Instructions to follow: Your answer must match the records word for word and contain no pictures.

Exercise materials:
Start of Block

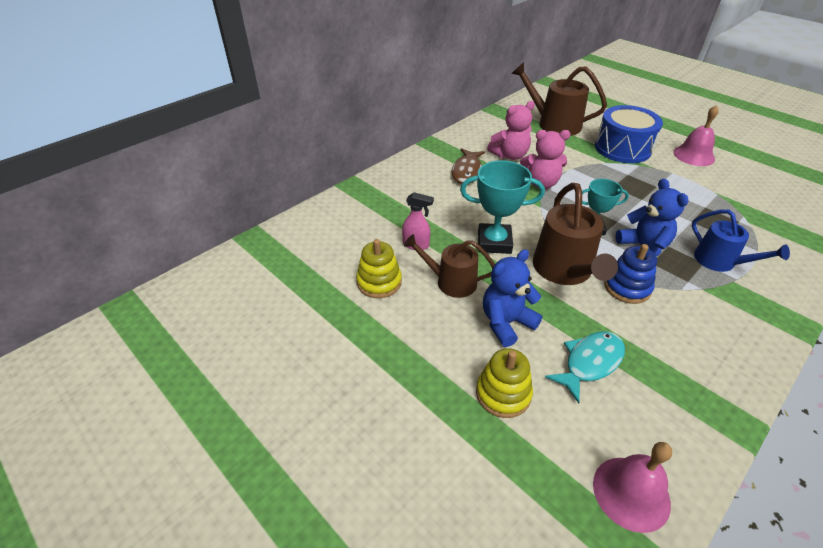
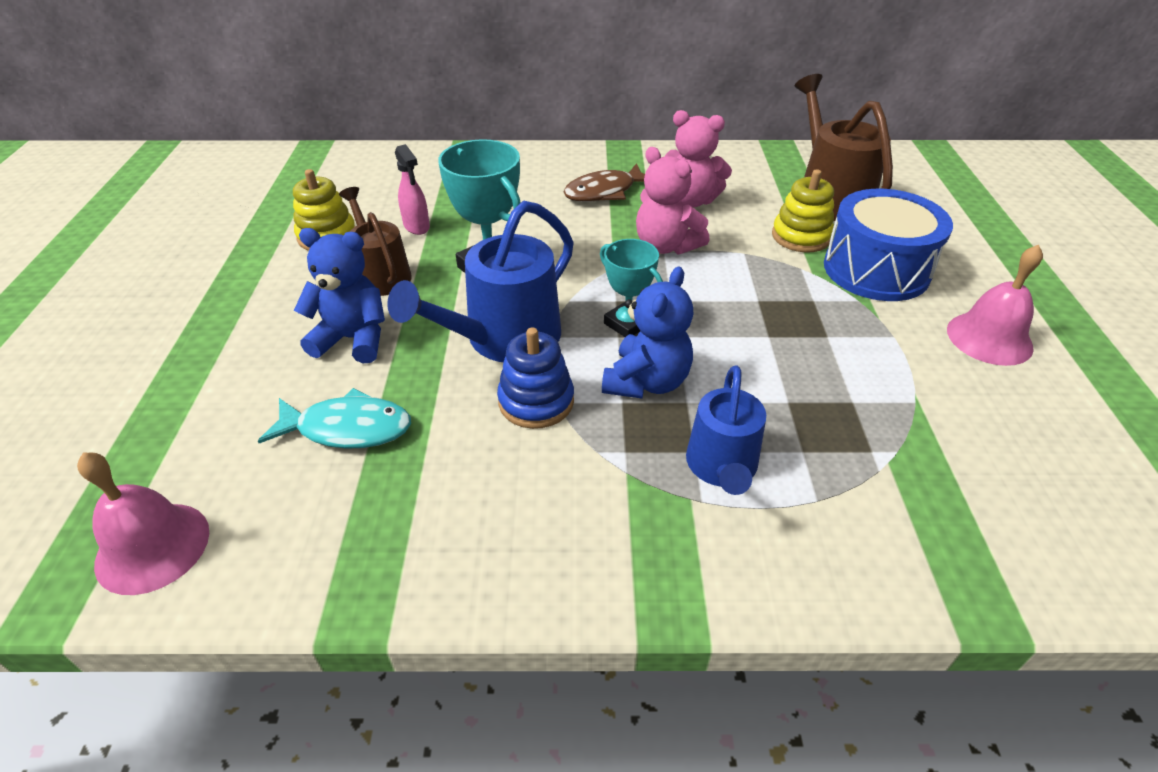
camera: 45 degrees right, 0 degrees up
(503, 394) = (233, 387): yellow stacking toy -> yellow stacking toy (801, 236)
(564, 270) = (505, 338): brown watering can -> blue watering can

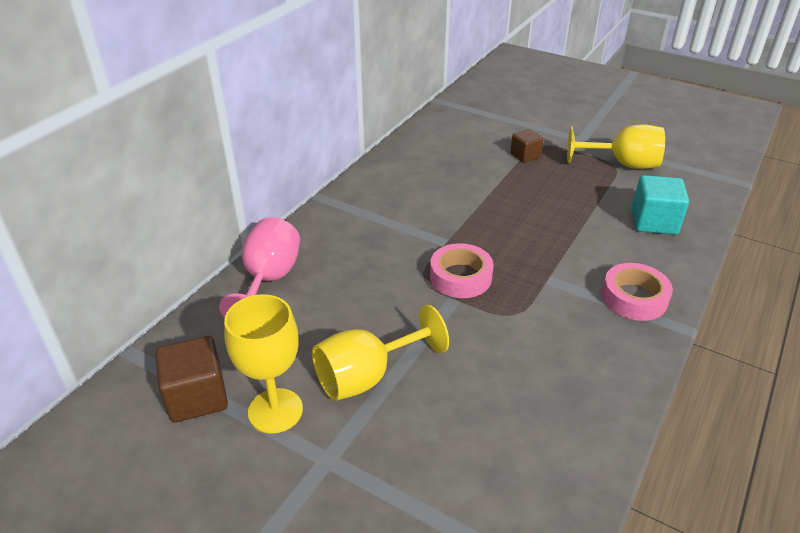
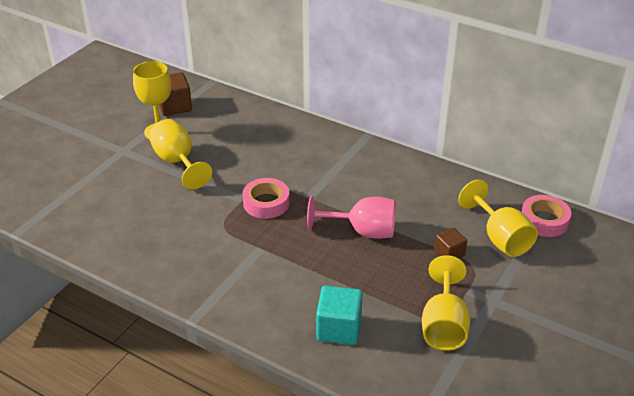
camera: 90 degrees right, 0 degrees up
(269, 281) = (268, 121): pink goblet -> pink goblet (362, 231)
(497, 129) = (500, 238): none -> yellow goblet
(634, 298) = (234, 294): pink tape -> pink tape (544, 220)

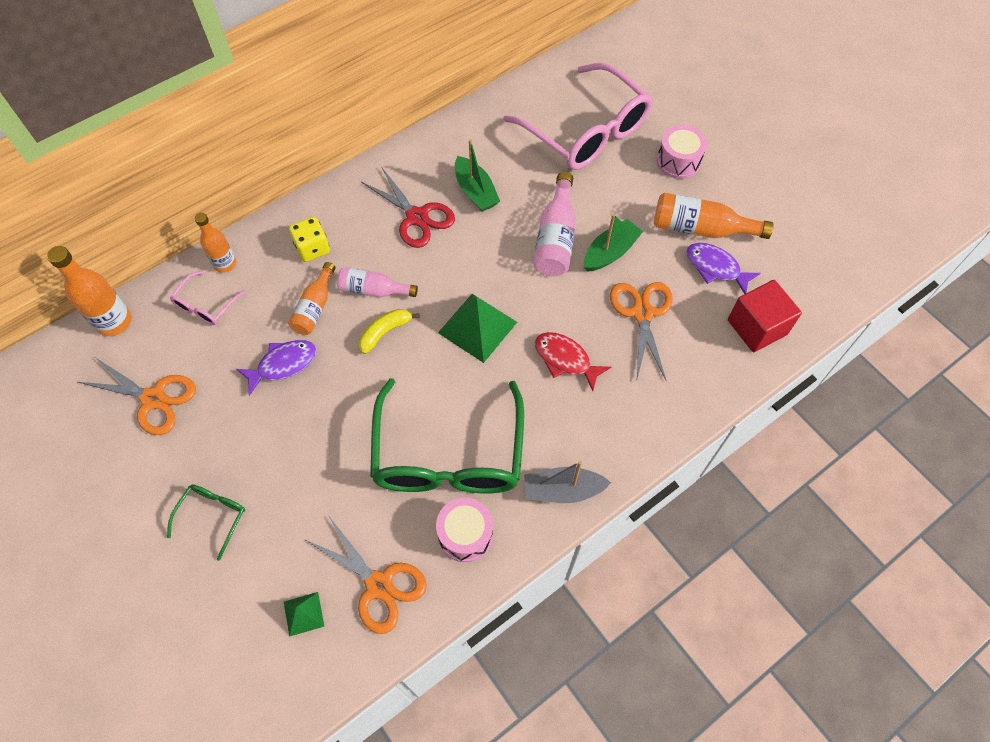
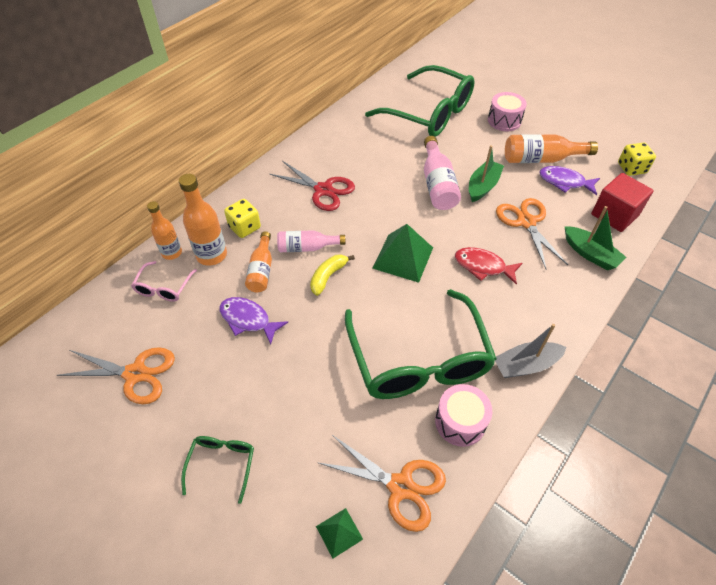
camera: 15 degrees left, 10 degrees down
(114, 321) = (81, 317): orange bottle -> orange bottle (211, 255)
(283, 364) = (248, 320): purple fish -> purple fish turned 105 degrees counterclockwise
(475, 191) = (362, 165): green boat -> green boat (590, 254)
(586, 131) = (429, 113): pink glasses -> green glasses
(812, 266) = (631, 168): none -> yellow dice

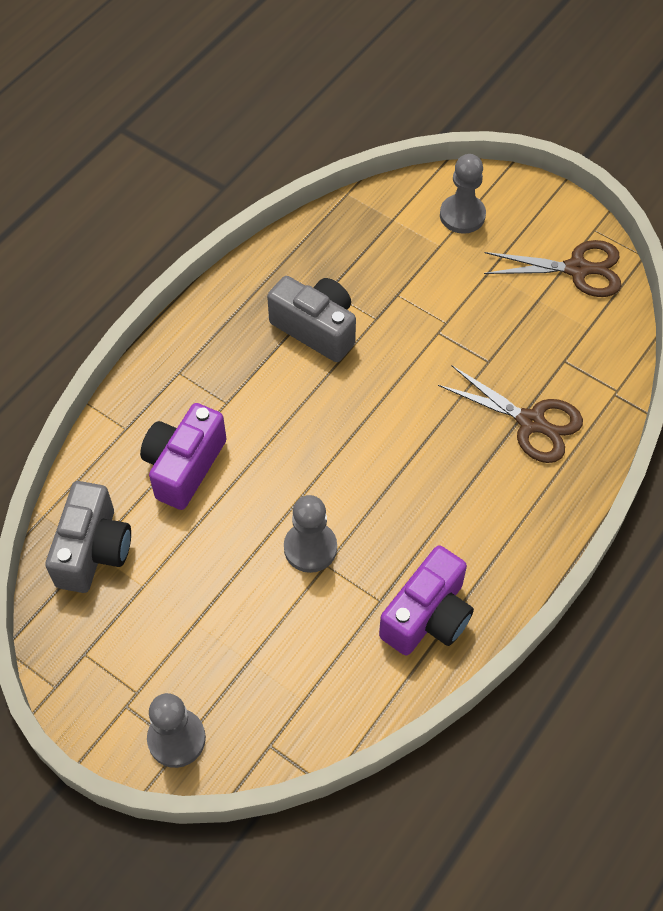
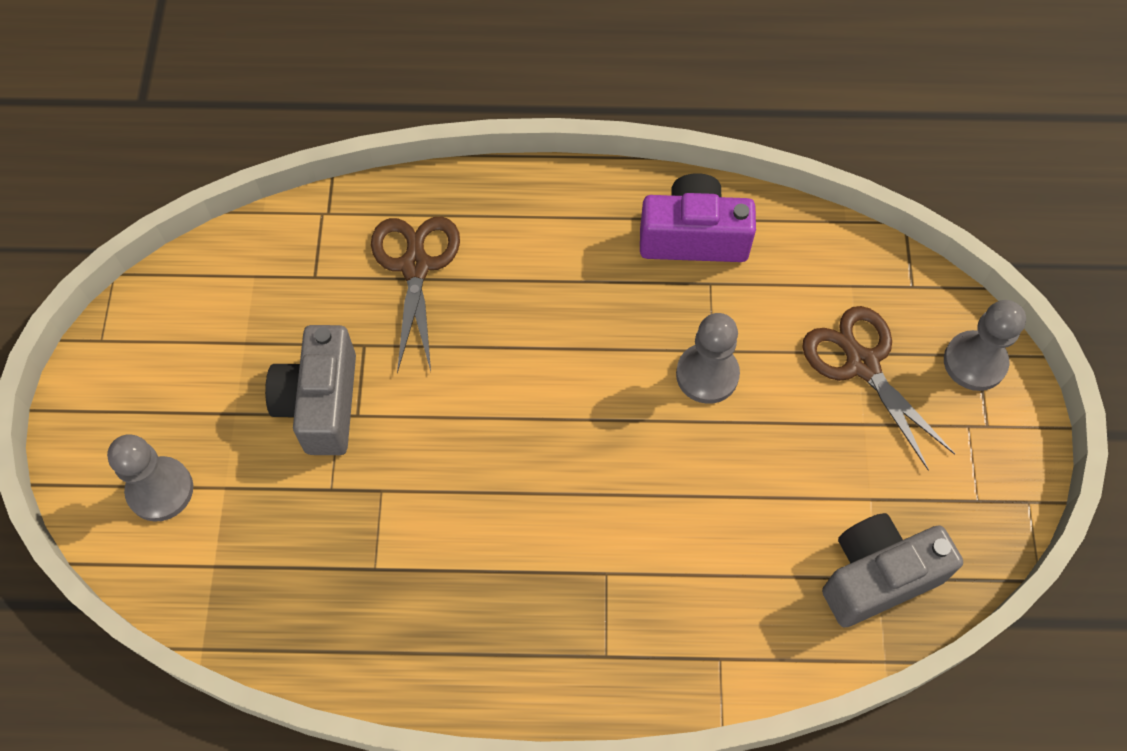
camera: 125 degrees left, 5 degrees up
(184, 466) = (715, 558): purple camera -> none
(316, 329) = (439, 545): grey camera -> grey camera (321, 403)
(577, 269) = (174, 327): brown scissors -> brown scissors (862, 364)

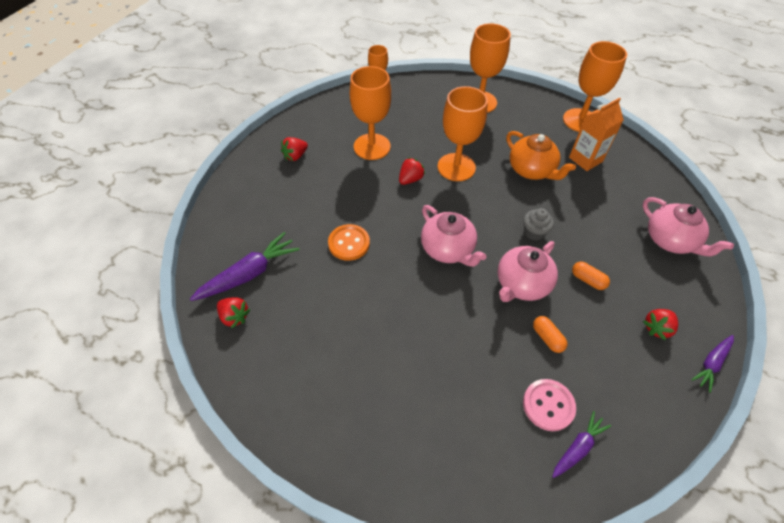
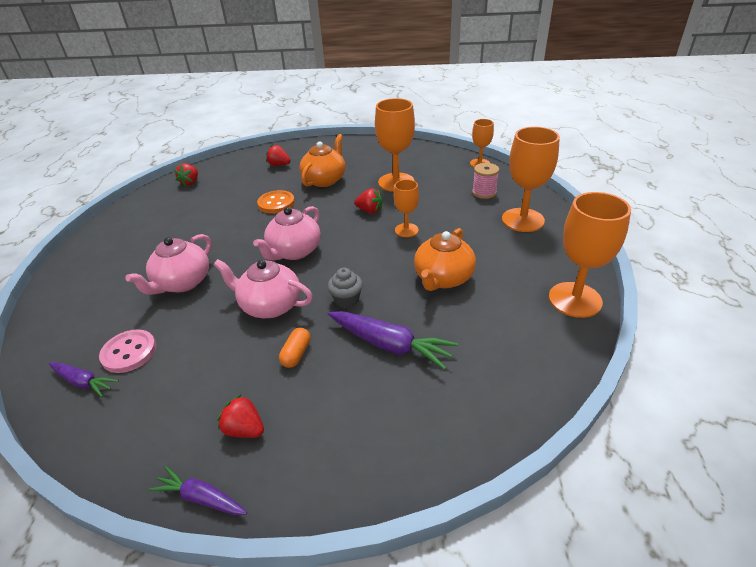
camera: 70 degrees right, 15 degrees down
(249, 274) = (229, 175): purple carrot -> purple carrot (390, 345)
(295, 156) = (356, 156): red strawberry -> red strawberry (279, 165)
(328, 193) = (325, 180): none -> orange teapot
(428, 104) = (484, 193): none -> pink spool
(456, 167) = (406, 230): orange goblet -> orange goblet, size x0.57
(547, 338) = (207, 337): orange capsule -> none
(585, 159) = (500, 317): orange carton -> none
(670, 240) = (404, 427): pink teapot -> pink teapot (182, 283)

End of Block

Task solution:
camera: 45 degrees right, 0 degrees up
(503, 394) = (233, 387): yellow stacking toy -> yellow stacking toy (801, 236)
(564, 270) = (505, 338): brown watering can -> blue watering can

camera: 90 degrees right, 0 degrees up
(269, 281) = (268, 121): pink goblet -> pink goblet (362, 231)
(497, 129) = (500, 238): none -> yellow goblet
(634, 298) = (234, 294): pink tape -> pink tape (544, 220)

camera: 15 degrees left, 10 degrees down
(114, 321) = (81, 317): orange bottle -> orange bottle (211, 255)
(283, 364) = (248, 320): purple fish -> purple fish turned 105 degrees counterclockwise
(475, 191) = (362, 165): green boat -> green boat (590, 254)
(586, 131) = (429, 113): pink glasses -> green glasses
(812, 266) = (631, 168): none -> yellow dice

camera: 125 degrees left, 5 degrees up
(184, 466) = (715, 558): purple camera -> none
(316, 329) = (439, 545): grey camera -> grey camera (321, 403)
(577, 269) = (174, 327): brown scissors -> brown scissors (862, 364)

camera: 70 degrees right, 15 degrees down
(249, 274) = (229, 175): purple carrot -> purple carrot (390, 345)
(295, 156) = (356, 156): red strawberry -> red strawberry (279, 165)
(328, 193) = (325, 180): none -> orange teapot
(428, 104) = (484, 193): none -> pink spool
(456, 167) = (406, 230): orange goblet -> orange goblet, size x0.57
(547, 338) = (207, 337): orange capsule -> none
(585, 159) = (500, 317): orange carton -> none
(670, 240) = (404, 427): pink teapot -> pink teapot (182, 283)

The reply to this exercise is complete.